* _What this task involves_
Take each line below that has "DRIVER" and copy it.

* _Task inputs_

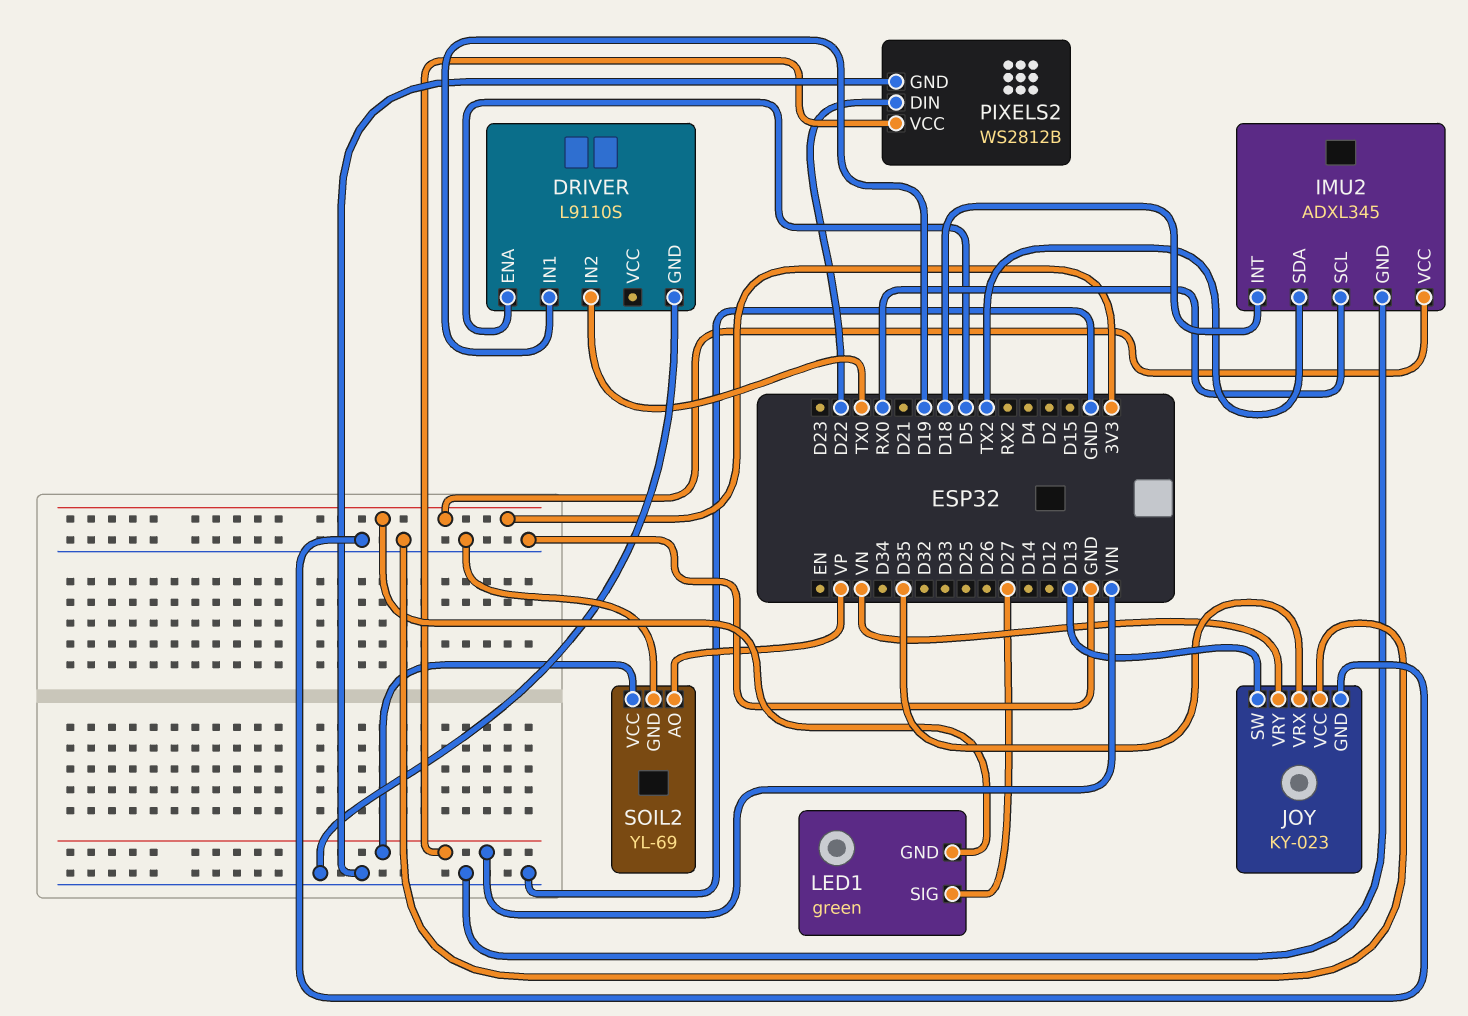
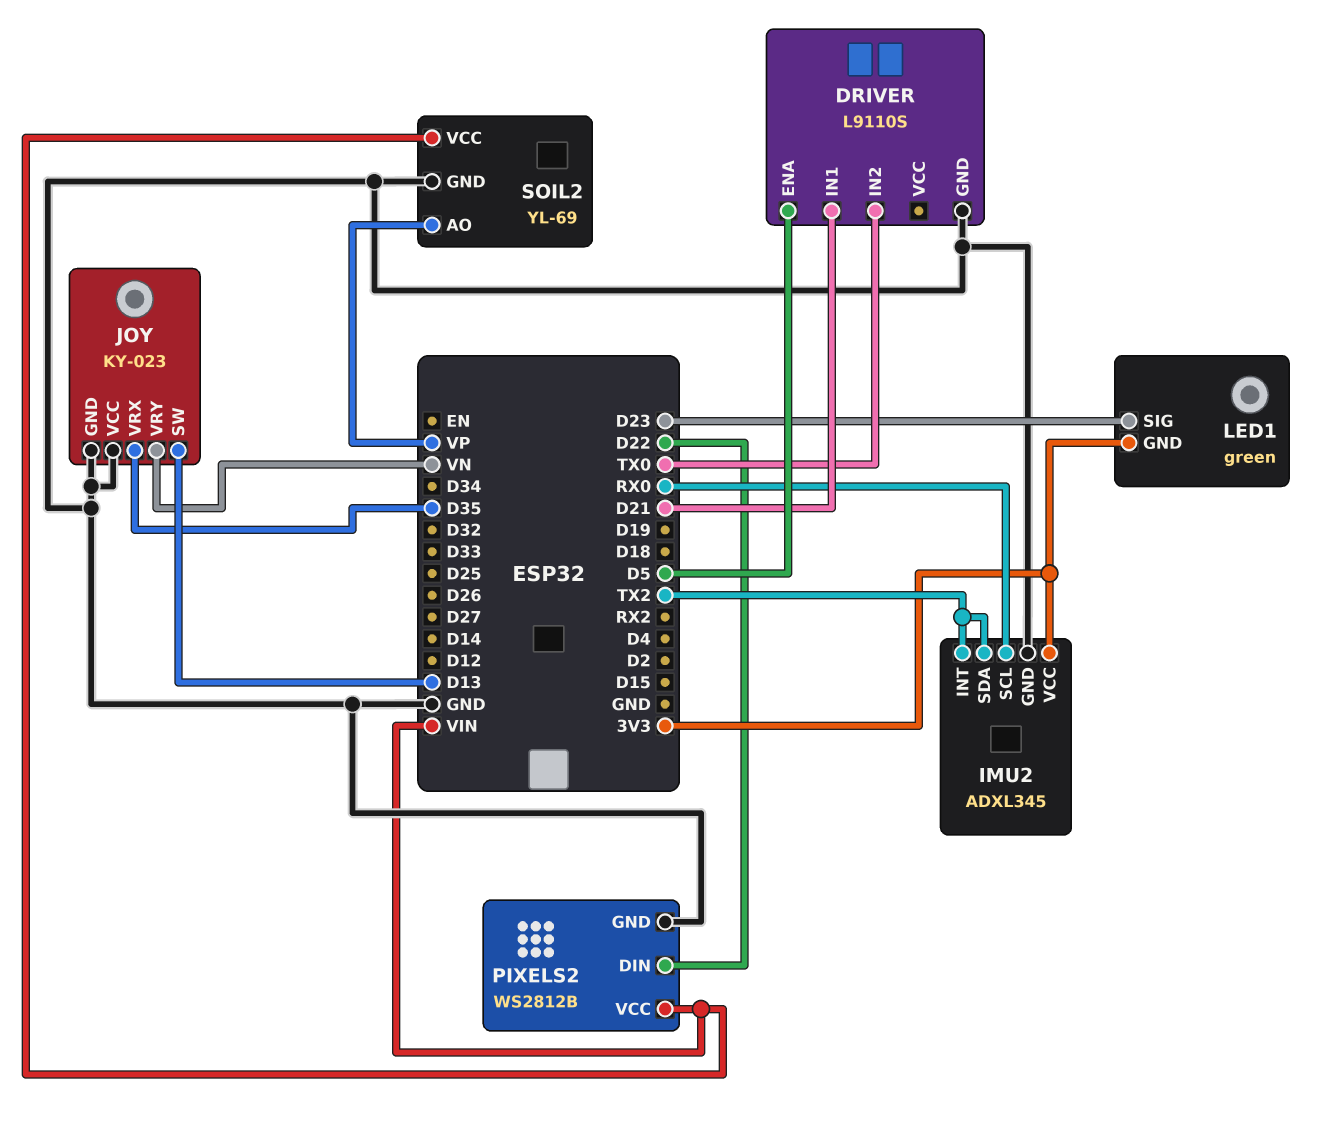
DRIVER pin IN1: D19 -> D21
IMU2 pin INT: D18 -> TX2
LED1 pin SIG: D27 -> D23

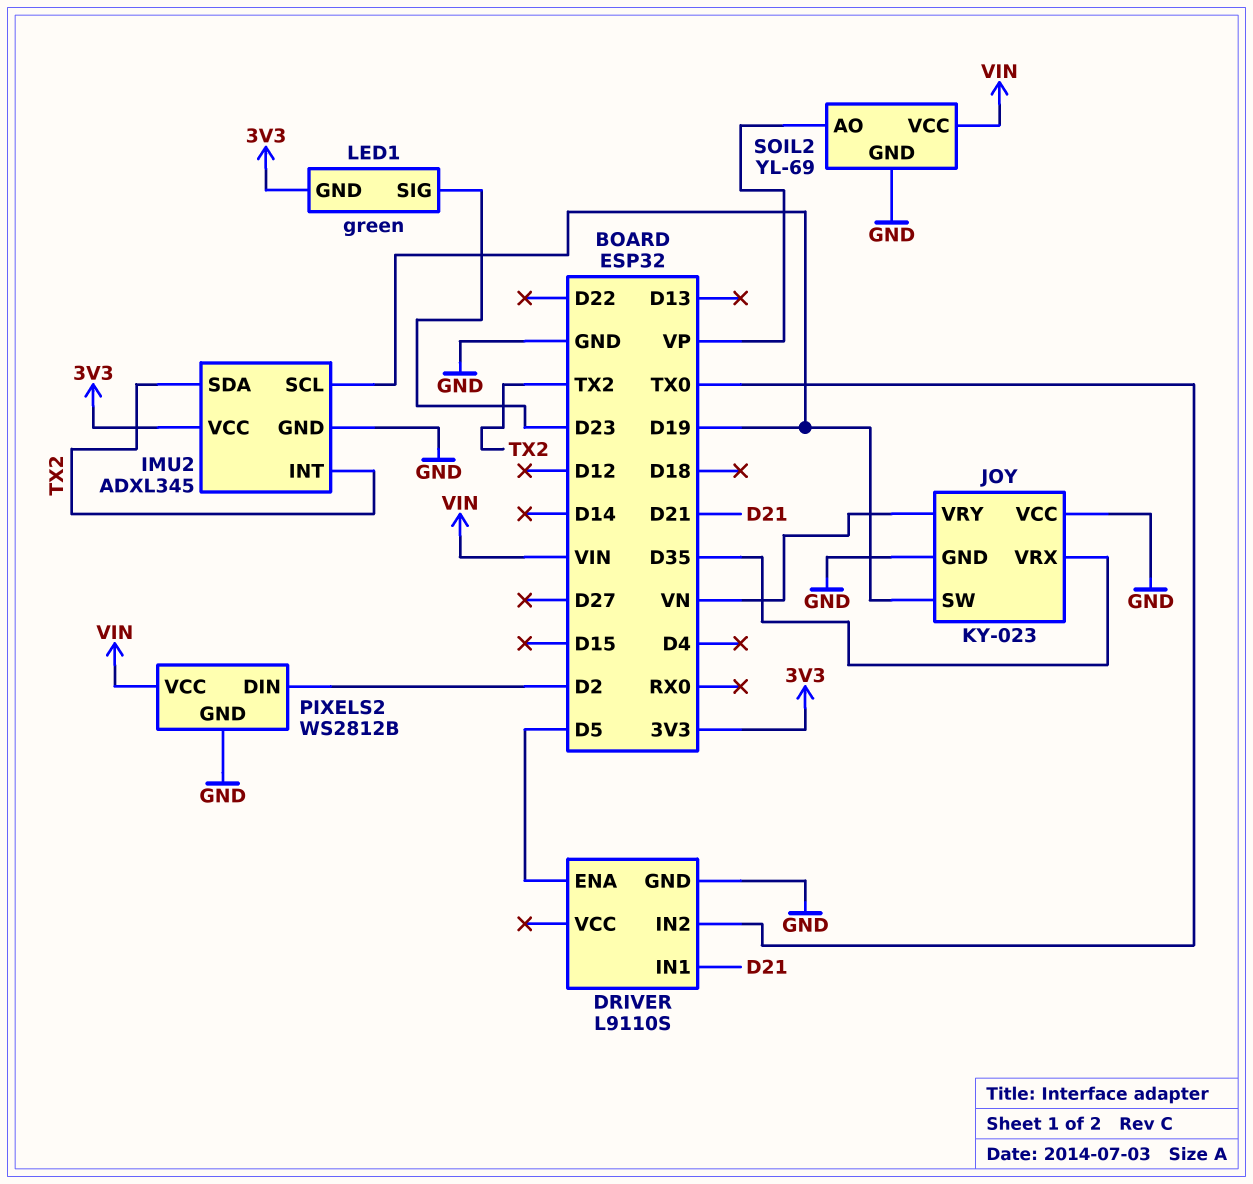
IMU2 pin SCL: RX0 -> D19
JOY pin SW: D13 -> D19
PIXELS2 pin DIN: D22 -> D2

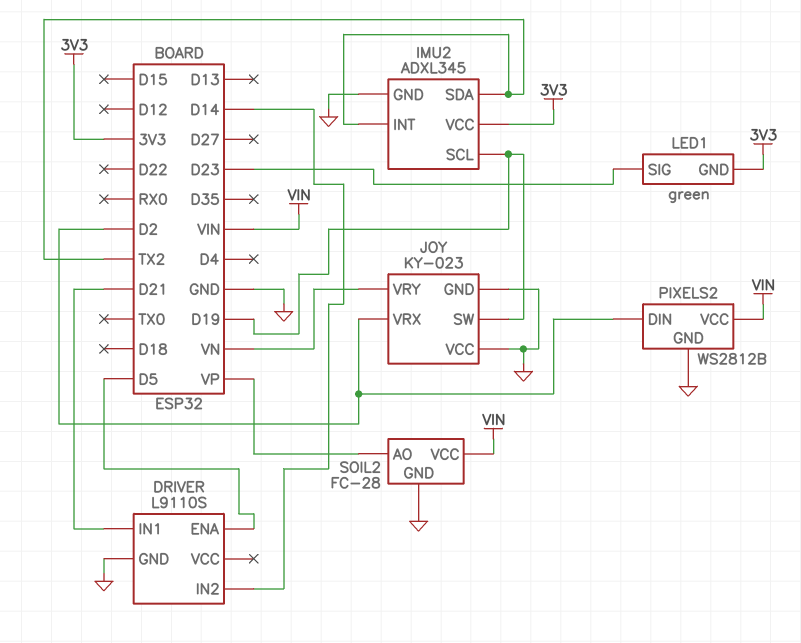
DRIVER pin IN2: TX0 -> D14
JOY pin VRX: D35 -> D2
SOIL2: YL-69 -> FC-28

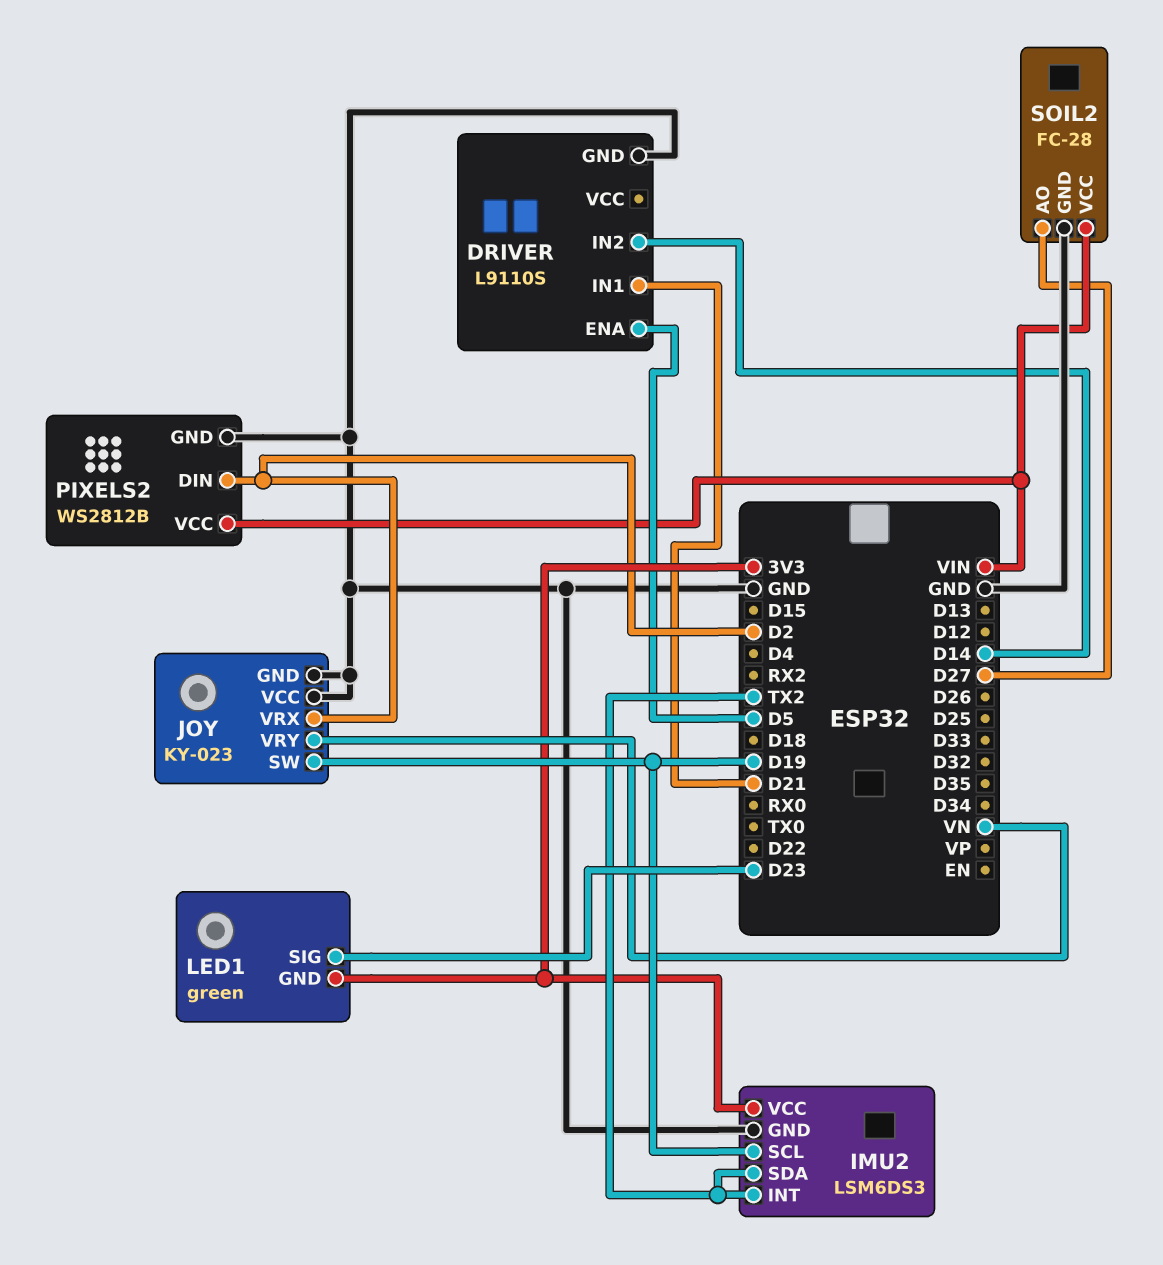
IMU2: ADXL345 -> LSM6DS3
SOIL2 pin AO: VP -> D27

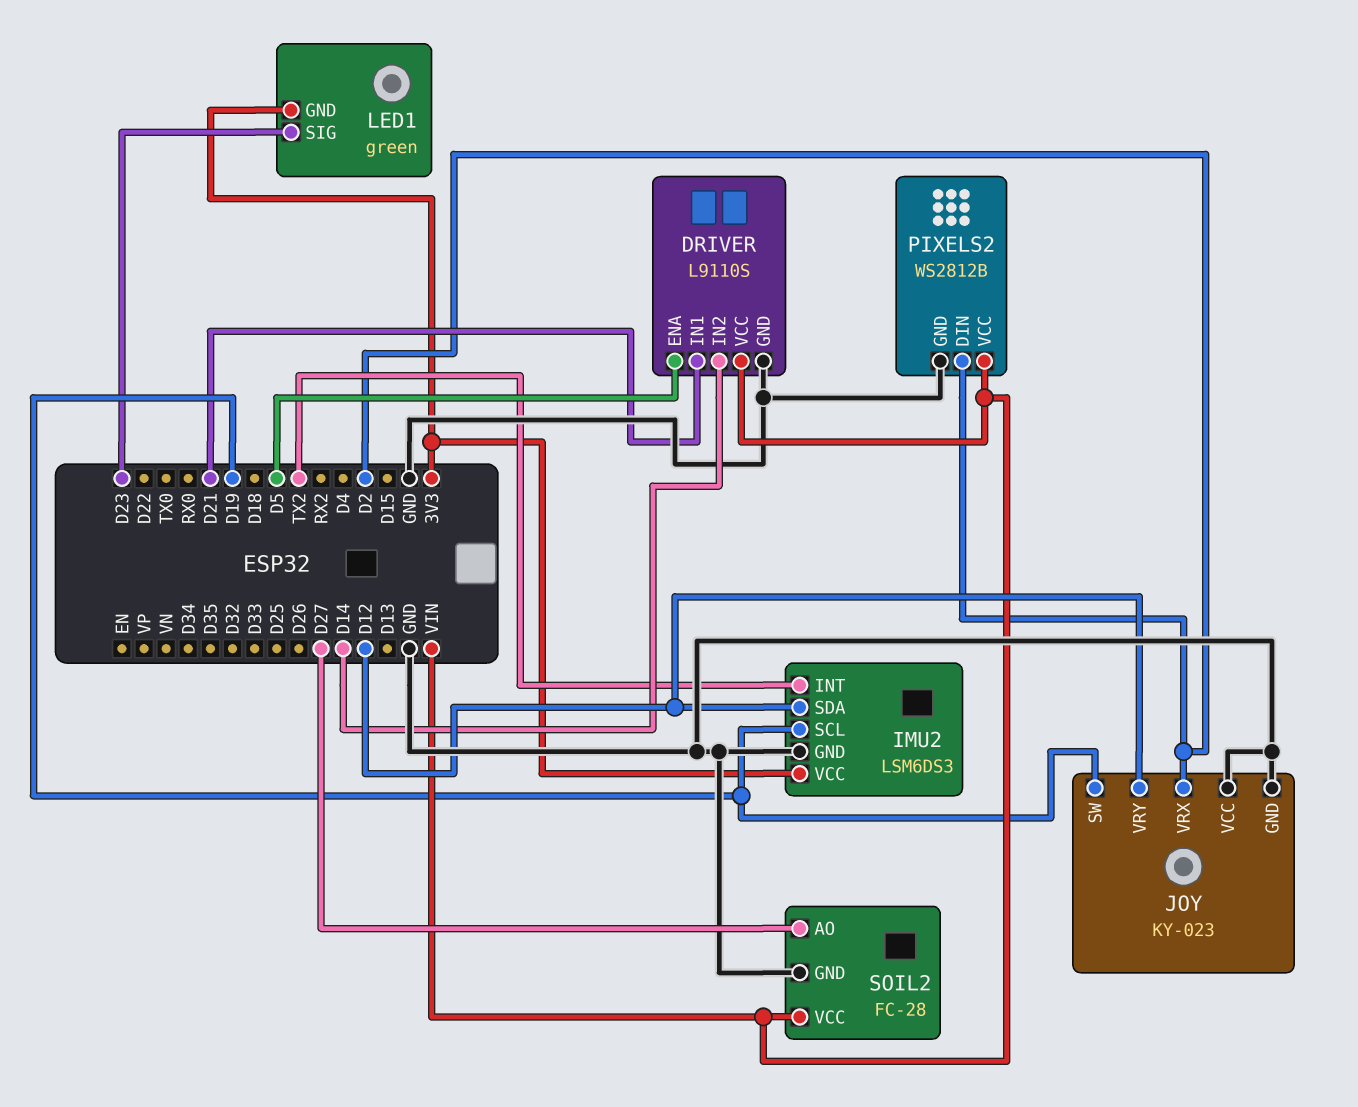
DRIVER pin VCC: none -> VIN
IMU2 pin SDA: TX2 -> D12
JOY pin VRY: VN -> D12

* _Answer to this task_
DRIVER pin IN1: D19 -> D21
DRIVER pin IN2: TX0 -> D14
DRIVER pin VCC: none -> VIN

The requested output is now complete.